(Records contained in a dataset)
========
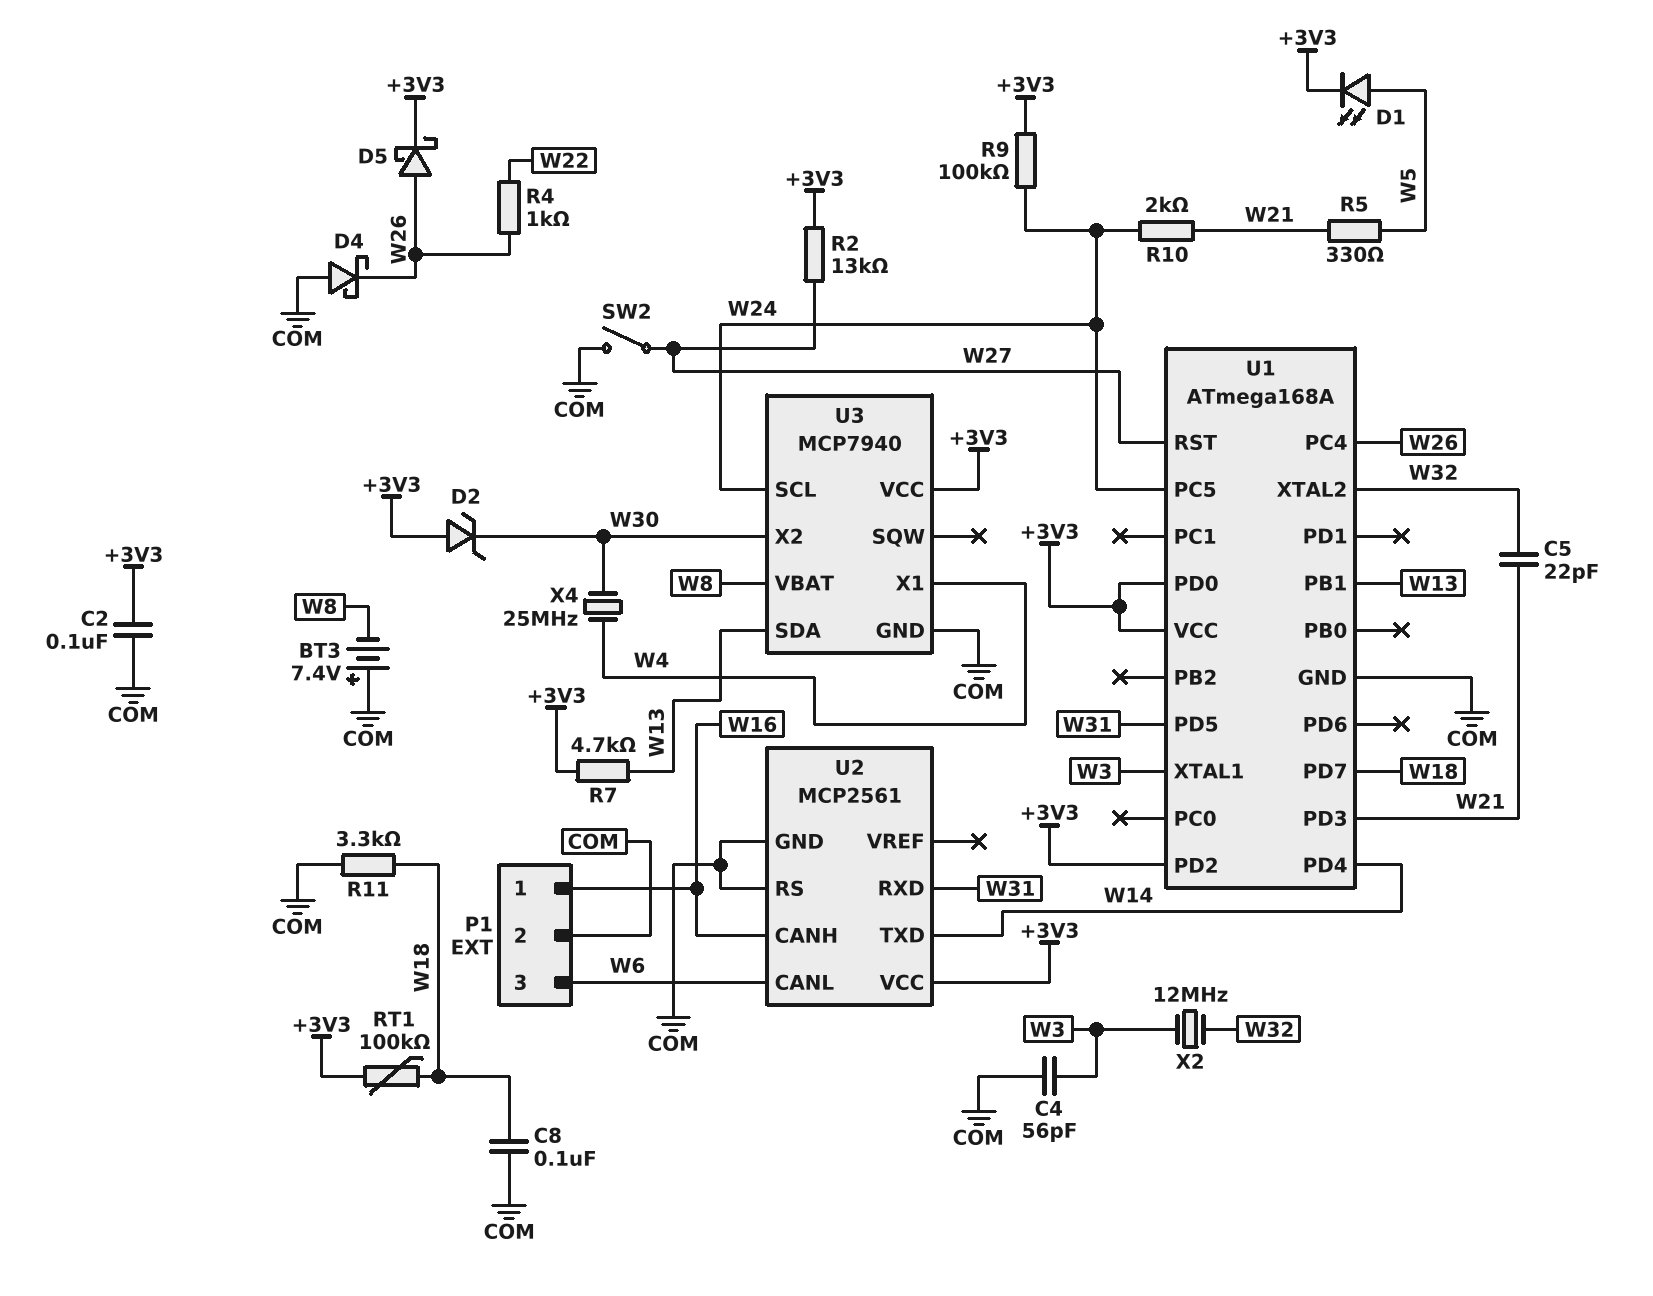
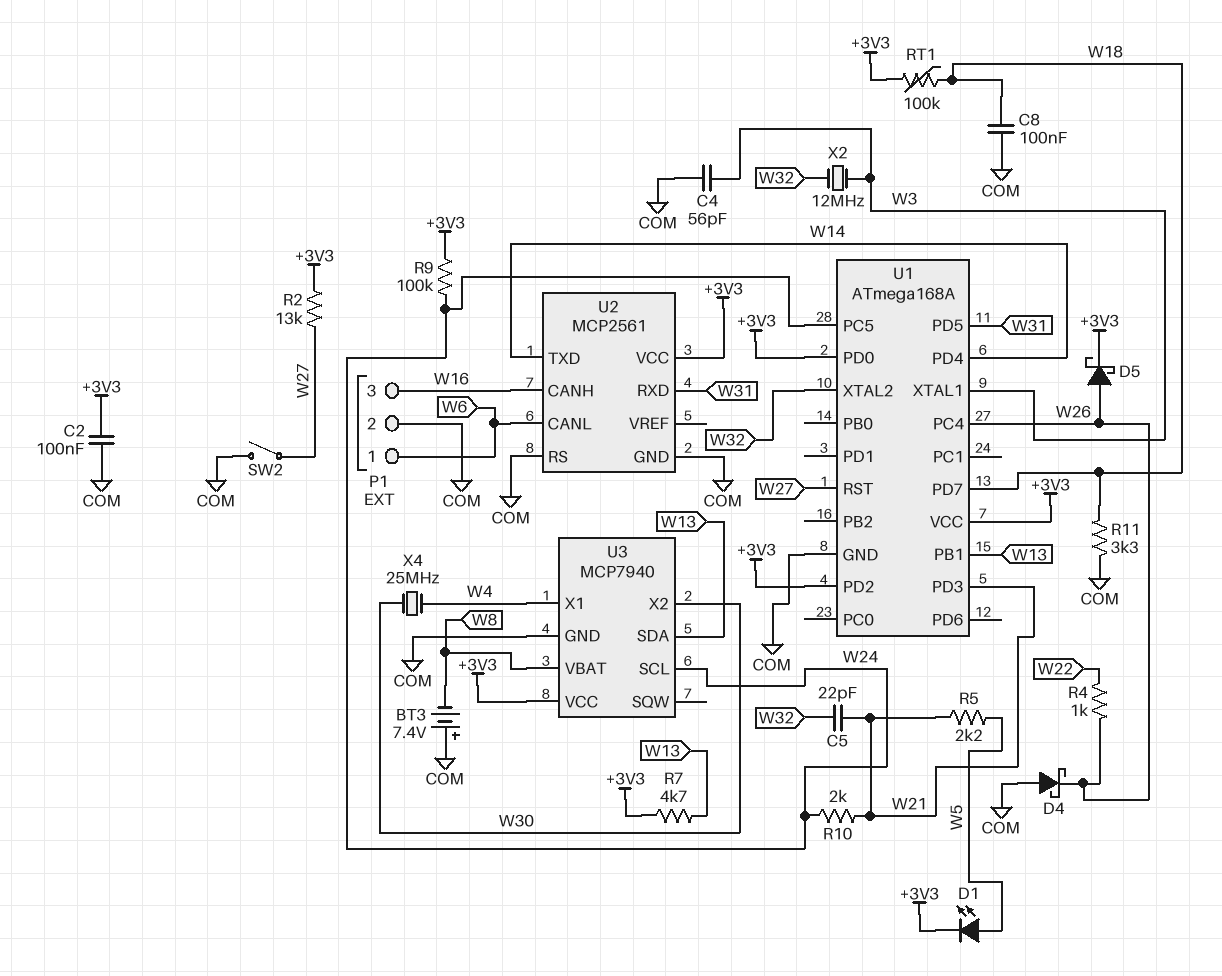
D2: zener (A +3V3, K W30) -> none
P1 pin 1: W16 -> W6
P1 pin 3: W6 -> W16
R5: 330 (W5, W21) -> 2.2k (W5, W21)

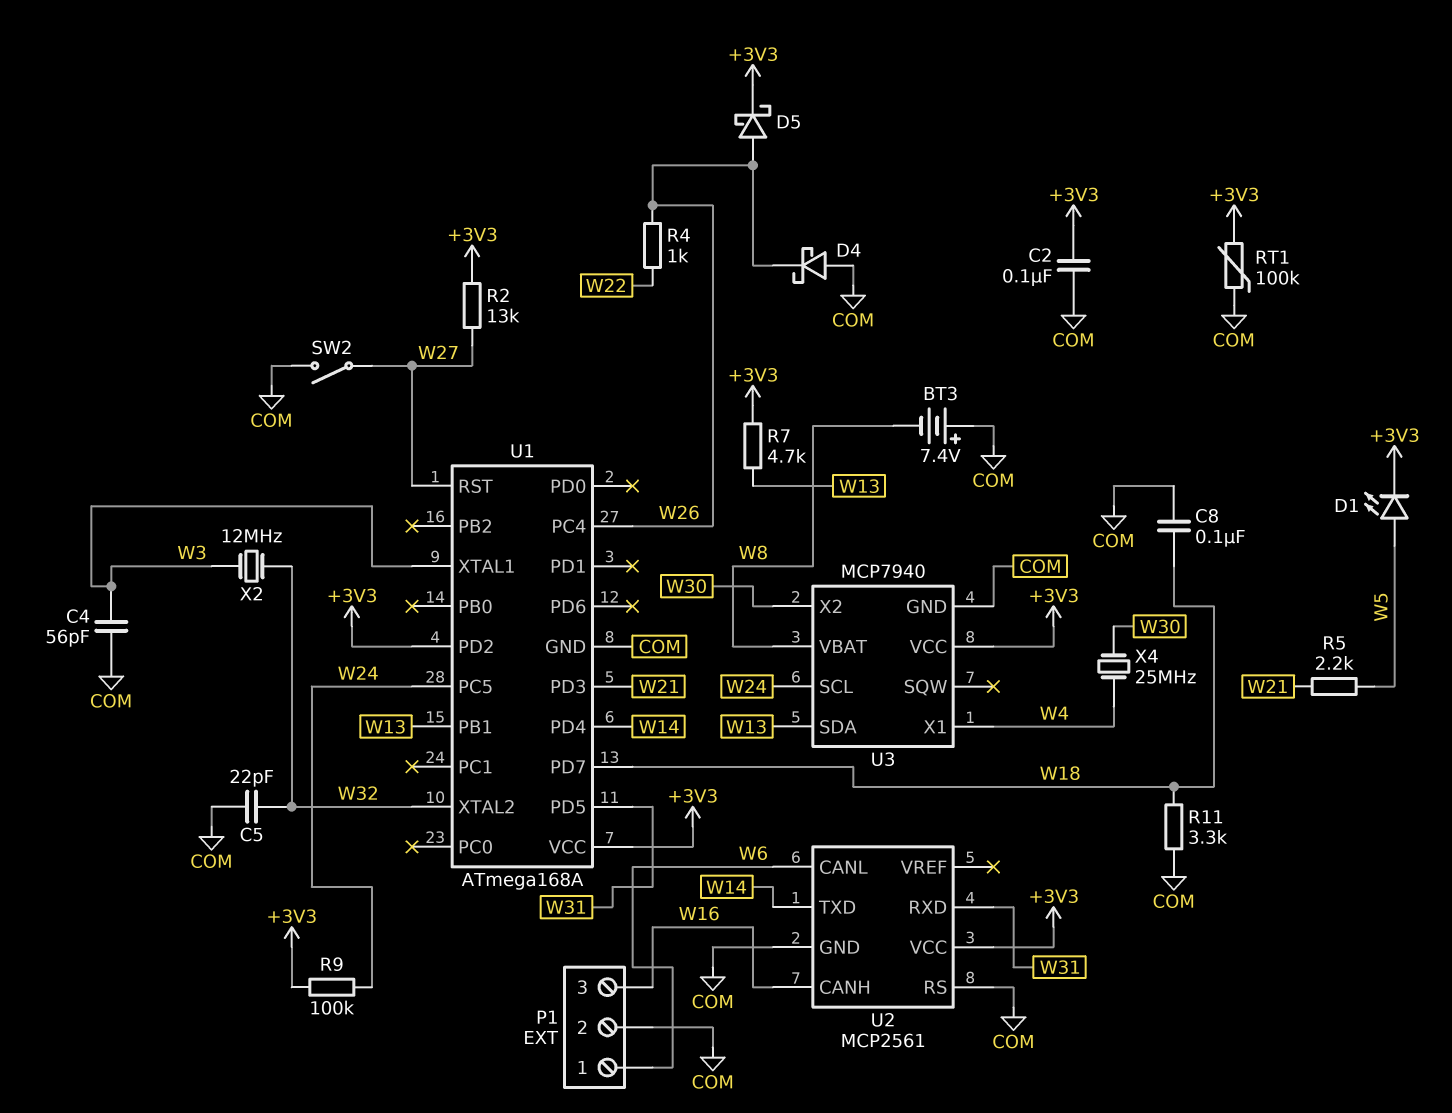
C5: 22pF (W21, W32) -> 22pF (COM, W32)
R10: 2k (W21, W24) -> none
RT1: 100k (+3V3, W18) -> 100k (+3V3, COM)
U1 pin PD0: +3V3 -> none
========
Transcribe all data precisely. Pictures are not copied.

Answer to the exercise
D2: zener (A +3V3, K W30) -> none
P1 pin 1: W16 -> W6
P1 pin 3: W6 -> W16
R5: 330 (W5, W21) -> 2.2k (W5, W21)

C5: 22pF (W21, W32) -> 22pF (COM, W32)
R10: 2k (W21, W24) -> none
RT1: 100k (+3V3, W18) -> 100k (+3V3, COM)
U1 pin PD0: +3V3 -> none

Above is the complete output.